**BRIEF:** Using the data below, set down every line from the one containing "gray arrow: (120, 209)" through the one containing "purple square: (88, 108) -> (89, 111), moved", inclusive and unchanged. Pictures are to be skipped.

[Shape position tracking data]
##########

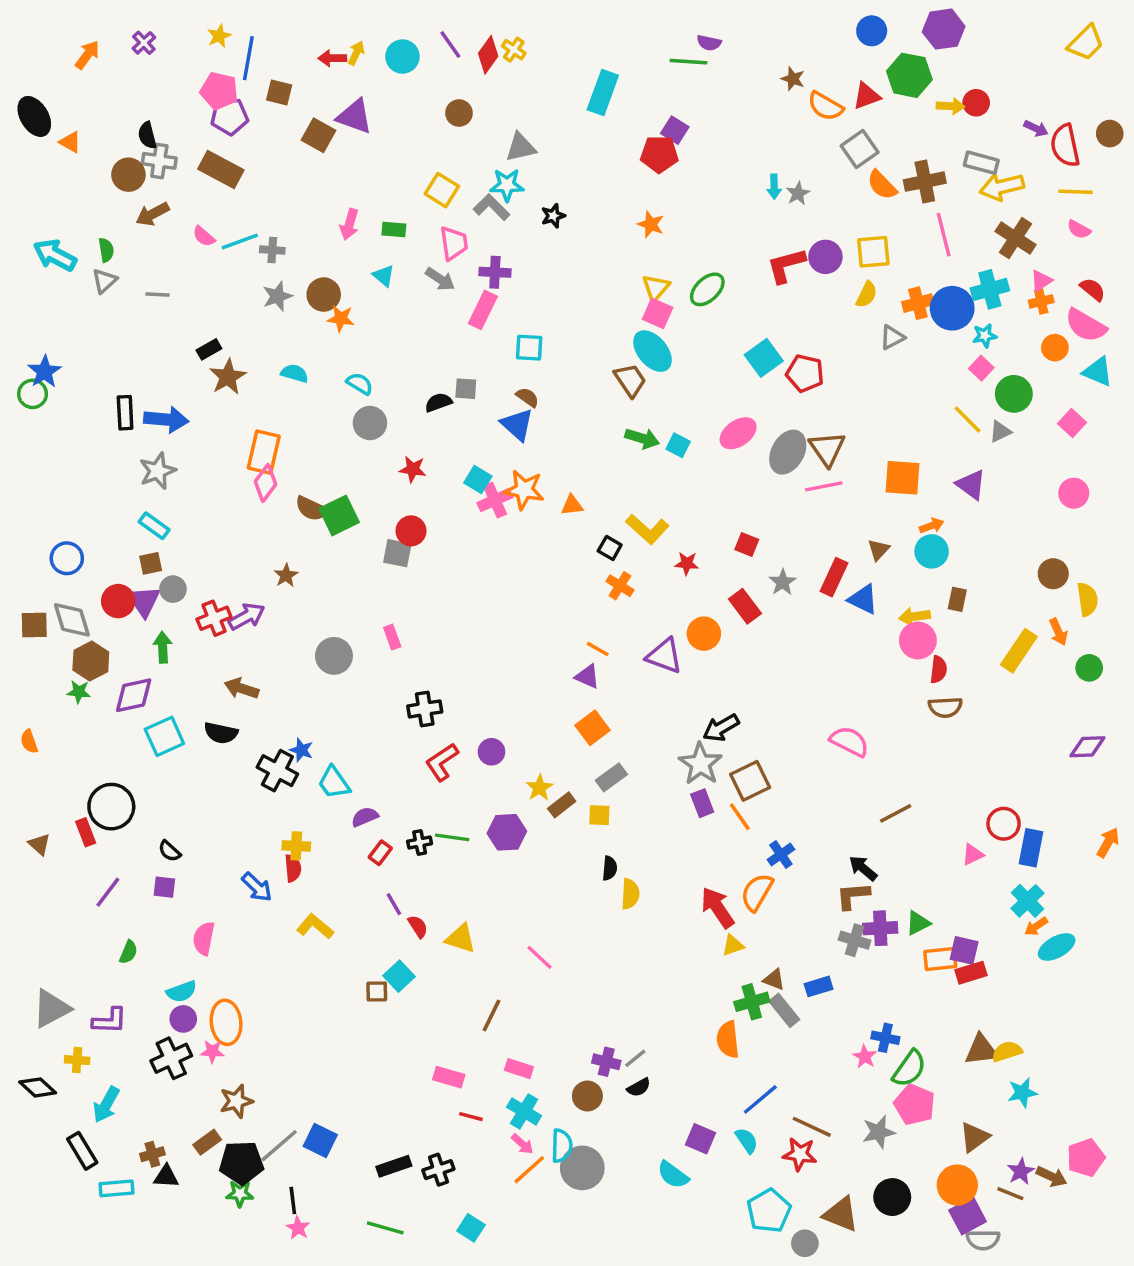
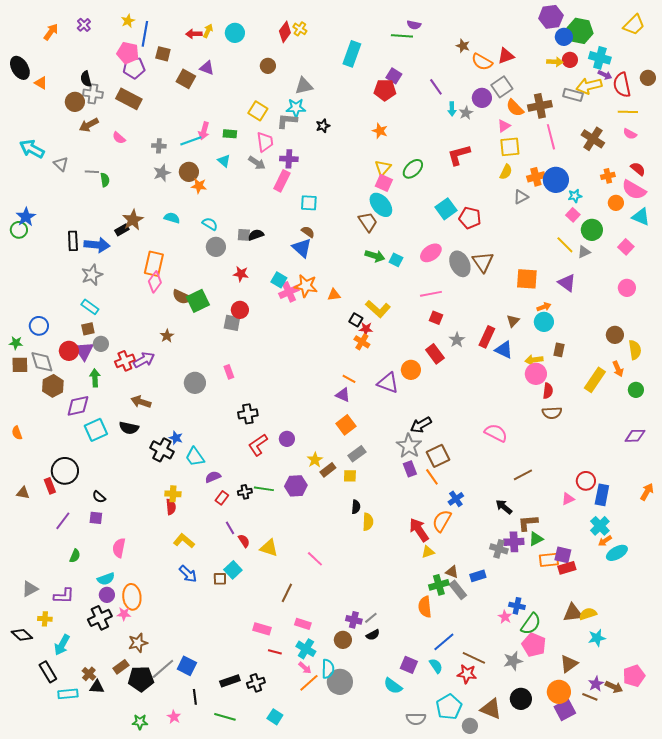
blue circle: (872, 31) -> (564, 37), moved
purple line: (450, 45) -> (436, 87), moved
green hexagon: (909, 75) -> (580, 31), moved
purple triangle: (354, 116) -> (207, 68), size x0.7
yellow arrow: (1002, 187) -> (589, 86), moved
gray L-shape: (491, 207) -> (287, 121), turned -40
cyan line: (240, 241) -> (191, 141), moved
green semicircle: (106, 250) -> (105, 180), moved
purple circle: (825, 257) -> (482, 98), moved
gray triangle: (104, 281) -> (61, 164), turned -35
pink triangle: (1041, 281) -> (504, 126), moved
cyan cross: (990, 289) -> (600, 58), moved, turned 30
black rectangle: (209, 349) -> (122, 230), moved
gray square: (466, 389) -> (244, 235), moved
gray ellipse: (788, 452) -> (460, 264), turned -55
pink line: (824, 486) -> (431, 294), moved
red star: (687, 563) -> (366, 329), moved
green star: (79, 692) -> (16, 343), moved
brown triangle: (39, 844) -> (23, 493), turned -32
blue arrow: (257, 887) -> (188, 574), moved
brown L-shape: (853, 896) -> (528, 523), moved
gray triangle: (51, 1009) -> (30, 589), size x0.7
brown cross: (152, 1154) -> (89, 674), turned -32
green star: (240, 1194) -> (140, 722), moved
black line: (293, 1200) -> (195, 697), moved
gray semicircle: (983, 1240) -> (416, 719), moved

##########

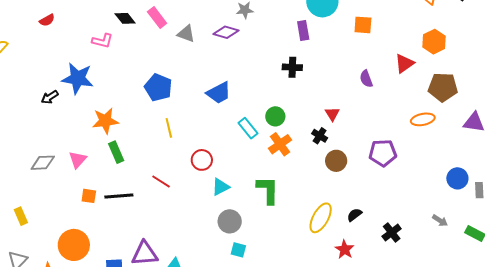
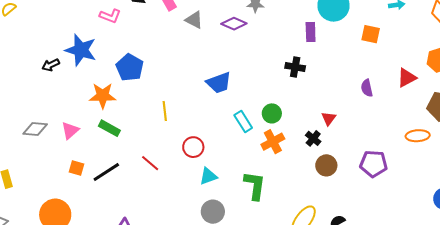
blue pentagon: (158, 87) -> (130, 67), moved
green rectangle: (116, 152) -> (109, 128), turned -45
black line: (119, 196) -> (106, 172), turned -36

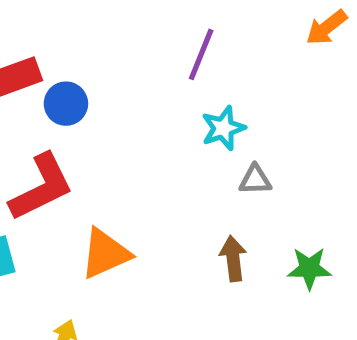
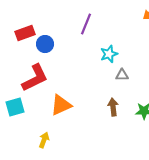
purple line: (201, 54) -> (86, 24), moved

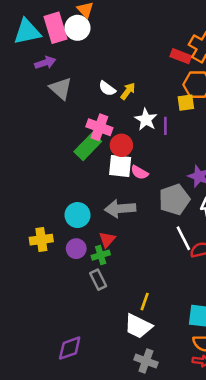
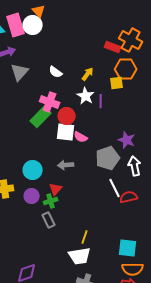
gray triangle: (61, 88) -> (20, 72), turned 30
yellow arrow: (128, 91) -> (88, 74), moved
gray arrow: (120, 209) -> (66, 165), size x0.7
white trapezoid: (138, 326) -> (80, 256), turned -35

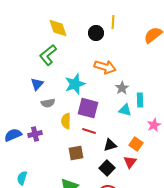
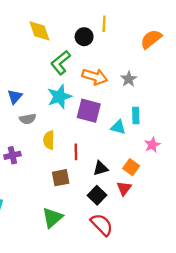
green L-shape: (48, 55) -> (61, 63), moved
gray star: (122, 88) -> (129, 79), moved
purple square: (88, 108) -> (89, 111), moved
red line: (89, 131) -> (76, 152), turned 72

##########

**EXERCISE RESPONSE:**
gray arrow: (120, 209) -> (66, 165), size x0.7
white trapezoid: (138, 326) -> (80, 256), turned -35

green L-shape: (48, 55) -> (61, 63), moved
gray star: (122, 88) -> (129, 79), moved
purple square: (88, 108) -> (89, 111), moved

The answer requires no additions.